(Recorded data)

BEGIN

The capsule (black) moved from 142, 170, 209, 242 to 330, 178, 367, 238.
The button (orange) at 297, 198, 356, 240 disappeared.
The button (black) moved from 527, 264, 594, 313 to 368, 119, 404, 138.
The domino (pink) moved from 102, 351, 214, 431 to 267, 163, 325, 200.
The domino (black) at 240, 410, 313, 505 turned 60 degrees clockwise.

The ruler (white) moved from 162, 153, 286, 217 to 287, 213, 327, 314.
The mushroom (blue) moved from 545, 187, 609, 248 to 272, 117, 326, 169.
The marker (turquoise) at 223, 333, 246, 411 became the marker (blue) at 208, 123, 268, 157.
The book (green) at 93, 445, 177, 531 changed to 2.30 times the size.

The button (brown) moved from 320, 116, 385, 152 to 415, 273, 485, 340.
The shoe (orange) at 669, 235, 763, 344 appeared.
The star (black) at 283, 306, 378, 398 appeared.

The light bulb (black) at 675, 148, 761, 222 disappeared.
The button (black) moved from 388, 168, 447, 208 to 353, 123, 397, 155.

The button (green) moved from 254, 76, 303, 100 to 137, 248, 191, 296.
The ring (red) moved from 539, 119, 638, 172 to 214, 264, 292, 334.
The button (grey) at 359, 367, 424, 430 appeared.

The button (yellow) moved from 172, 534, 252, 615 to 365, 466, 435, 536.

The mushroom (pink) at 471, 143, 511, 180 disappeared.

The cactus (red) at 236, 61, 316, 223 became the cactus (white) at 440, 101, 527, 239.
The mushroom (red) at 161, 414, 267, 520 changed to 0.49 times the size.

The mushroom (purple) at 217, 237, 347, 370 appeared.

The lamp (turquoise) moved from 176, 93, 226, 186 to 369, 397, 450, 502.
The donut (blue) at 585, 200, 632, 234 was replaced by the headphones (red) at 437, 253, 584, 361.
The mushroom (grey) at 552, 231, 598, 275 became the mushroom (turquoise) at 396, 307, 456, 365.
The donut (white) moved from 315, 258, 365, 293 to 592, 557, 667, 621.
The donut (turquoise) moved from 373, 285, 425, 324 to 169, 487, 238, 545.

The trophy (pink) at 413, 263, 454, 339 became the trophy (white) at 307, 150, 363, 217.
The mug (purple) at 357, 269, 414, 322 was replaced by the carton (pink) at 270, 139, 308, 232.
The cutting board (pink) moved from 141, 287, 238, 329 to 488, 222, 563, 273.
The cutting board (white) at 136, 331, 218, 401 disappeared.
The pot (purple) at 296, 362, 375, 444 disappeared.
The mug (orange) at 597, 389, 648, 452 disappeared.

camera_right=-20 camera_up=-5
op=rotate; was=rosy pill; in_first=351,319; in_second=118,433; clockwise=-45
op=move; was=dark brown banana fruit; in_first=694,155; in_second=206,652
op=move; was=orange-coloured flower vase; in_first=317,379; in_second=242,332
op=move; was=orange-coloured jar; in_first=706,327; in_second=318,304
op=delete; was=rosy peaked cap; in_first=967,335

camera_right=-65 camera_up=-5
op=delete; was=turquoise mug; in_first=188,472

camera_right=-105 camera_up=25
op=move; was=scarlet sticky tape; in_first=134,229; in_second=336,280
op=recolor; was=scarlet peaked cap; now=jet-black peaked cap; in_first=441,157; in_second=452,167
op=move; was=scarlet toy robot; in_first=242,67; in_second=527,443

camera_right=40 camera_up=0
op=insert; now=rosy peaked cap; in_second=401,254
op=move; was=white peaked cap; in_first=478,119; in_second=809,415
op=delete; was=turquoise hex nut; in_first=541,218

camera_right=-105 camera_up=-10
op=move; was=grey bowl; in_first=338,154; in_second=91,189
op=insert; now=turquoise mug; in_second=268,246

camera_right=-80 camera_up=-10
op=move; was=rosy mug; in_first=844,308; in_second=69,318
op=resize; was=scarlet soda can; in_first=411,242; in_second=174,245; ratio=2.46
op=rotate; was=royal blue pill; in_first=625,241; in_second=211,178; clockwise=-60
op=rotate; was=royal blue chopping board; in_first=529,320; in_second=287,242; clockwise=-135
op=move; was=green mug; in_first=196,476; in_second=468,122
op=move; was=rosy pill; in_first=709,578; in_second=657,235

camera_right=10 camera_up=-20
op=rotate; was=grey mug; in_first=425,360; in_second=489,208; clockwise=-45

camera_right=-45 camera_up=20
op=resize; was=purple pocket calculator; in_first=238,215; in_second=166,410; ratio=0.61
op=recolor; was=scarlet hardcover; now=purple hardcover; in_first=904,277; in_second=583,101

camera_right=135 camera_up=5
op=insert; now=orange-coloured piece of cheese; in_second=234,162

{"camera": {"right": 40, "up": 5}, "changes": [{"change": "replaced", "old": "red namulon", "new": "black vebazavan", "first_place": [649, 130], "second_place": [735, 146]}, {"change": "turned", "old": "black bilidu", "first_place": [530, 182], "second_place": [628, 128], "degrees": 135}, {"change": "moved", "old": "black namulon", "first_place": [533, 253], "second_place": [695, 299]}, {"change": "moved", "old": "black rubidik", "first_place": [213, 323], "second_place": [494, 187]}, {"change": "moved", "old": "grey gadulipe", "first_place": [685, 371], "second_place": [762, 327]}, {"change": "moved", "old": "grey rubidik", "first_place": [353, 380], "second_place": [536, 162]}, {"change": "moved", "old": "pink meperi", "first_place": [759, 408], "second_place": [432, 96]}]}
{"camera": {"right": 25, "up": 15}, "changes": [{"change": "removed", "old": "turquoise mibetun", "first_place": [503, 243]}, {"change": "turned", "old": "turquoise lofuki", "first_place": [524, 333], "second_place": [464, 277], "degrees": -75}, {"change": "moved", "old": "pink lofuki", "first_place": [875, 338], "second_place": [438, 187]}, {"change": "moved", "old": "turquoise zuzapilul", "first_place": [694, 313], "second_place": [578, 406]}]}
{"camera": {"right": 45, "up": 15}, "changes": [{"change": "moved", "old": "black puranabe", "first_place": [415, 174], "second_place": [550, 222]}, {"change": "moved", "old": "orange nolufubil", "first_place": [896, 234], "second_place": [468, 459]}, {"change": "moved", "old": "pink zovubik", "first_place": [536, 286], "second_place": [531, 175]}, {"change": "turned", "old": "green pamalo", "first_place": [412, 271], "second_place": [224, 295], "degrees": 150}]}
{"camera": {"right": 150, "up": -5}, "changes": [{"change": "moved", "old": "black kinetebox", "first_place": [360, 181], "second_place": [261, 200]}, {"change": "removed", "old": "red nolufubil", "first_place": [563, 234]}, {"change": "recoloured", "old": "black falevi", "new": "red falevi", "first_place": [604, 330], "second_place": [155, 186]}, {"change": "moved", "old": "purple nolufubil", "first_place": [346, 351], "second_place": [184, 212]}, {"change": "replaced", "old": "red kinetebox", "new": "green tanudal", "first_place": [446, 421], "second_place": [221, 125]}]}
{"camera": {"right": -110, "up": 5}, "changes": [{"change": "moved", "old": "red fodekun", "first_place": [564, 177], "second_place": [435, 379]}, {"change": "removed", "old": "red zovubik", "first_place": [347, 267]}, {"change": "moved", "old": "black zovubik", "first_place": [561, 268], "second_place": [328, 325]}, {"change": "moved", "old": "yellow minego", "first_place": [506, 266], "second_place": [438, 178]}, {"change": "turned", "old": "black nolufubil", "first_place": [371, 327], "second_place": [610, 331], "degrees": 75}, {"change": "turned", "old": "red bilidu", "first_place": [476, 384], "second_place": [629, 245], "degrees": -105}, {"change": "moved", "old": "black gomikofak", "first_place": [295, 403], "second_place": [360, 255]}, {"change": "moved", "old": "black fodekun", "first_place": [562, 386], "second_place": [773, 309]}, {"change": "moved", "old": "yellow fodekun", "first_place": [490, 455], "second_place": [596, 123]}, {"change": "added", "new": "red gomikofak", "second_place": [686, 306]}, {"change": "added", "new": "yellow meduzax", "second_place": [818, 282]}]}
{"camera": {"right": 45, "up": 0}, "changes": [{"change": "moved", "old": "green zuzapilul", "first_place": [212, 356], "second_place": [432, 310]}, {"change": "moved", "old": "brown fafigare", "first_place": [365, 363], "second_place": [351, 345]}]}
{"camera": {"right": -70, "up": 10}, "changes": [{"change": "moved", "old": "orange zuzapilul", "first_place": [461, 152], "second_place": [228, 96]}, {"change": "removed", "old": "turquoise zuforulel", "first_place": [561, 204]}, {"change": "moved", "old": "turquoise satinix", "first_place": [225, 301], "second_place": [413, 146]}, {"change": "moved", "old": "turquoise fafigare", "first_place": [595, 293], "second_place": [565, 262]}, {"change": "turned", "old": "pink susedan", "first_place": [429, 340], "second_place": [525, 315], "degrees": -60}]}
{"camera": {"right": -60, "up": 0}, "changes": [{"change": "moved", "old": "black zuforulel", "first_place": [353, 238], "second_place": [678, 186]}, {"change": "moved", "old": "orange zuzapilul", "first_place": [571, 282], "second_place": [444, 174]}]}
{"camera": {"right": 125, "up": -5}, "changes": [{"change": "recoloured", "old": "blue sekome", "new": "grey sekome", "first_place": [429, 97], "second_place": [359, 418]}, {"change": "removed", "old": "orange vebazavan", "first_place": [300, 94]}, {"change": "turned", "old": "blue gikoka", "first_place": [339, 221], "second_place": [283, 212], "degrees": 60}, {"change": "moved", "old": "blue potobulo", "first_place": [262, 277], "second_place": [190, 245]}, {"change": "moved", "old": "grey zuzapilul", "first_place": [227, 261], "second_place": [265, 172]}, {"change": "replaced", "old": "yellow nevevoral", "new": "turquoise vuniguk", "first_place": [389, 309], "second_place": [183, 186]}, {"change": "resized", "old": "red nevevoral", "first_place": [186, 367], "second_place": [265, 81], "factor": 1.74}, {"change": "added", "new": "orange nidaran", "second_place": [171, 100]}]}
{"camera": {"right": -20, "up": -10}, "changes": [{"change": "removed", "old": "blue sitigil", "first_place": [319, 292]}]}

END

● **WHAT TO DO**: The lines running from the start of the data through the one that contains "The domino (pink)" should be reproduced exactly, and only those.

● **RESPONSE TO THIS EXERCISE**:
The capsule (black) moved from 142, 170, 209, 242 to 330, 178, 367, 238.
The button (orange) at 297, 198, 356, 240 disappeared.
The button (black) moved from 527, 264, 594, 313 to 368, 119, 404, 138.
The domino (pink) moved from 102, 351, 214, 431 to 267, 163, 325, 200.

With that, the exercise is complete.